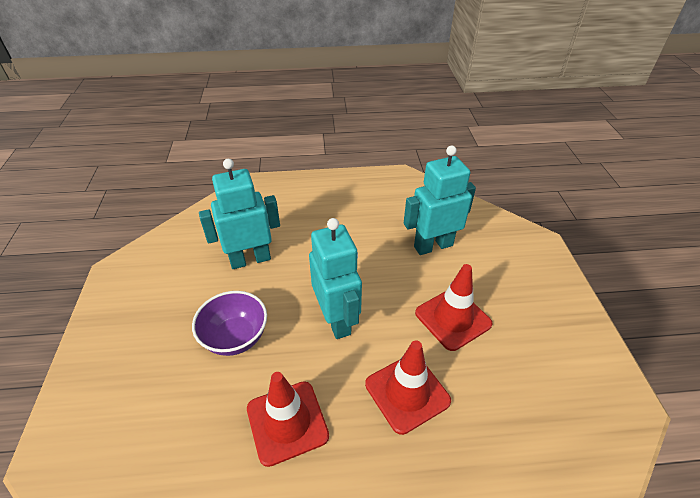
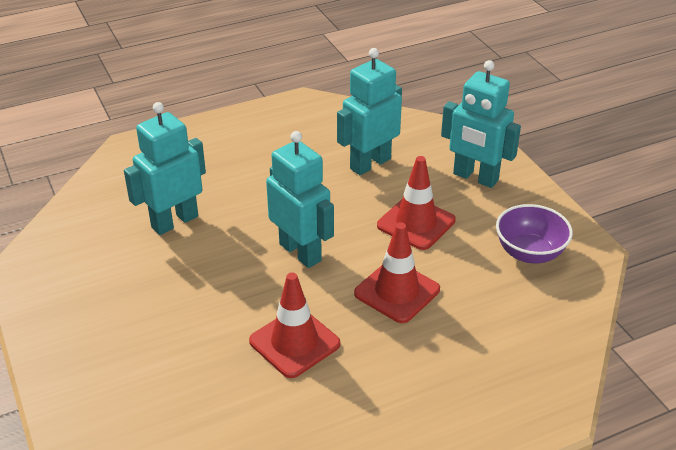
camera: 20 degrees left, 5 degrees down
(235, 337) = (202, 293): purple bowl -> purple bowl (529, 253)
(525, 284) = (475, 177): none -> turquoise robot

— Exercise aim —
Restate the material above word for word, omitting the pictures.

— Reply to the exercise —
camera: 20 degrees left, 5 degrees down
(235, 337) = (202, 293): purple bowl -> purple bowl (529, 253)
(525, 284) = (475, 177): none -> turquoise robot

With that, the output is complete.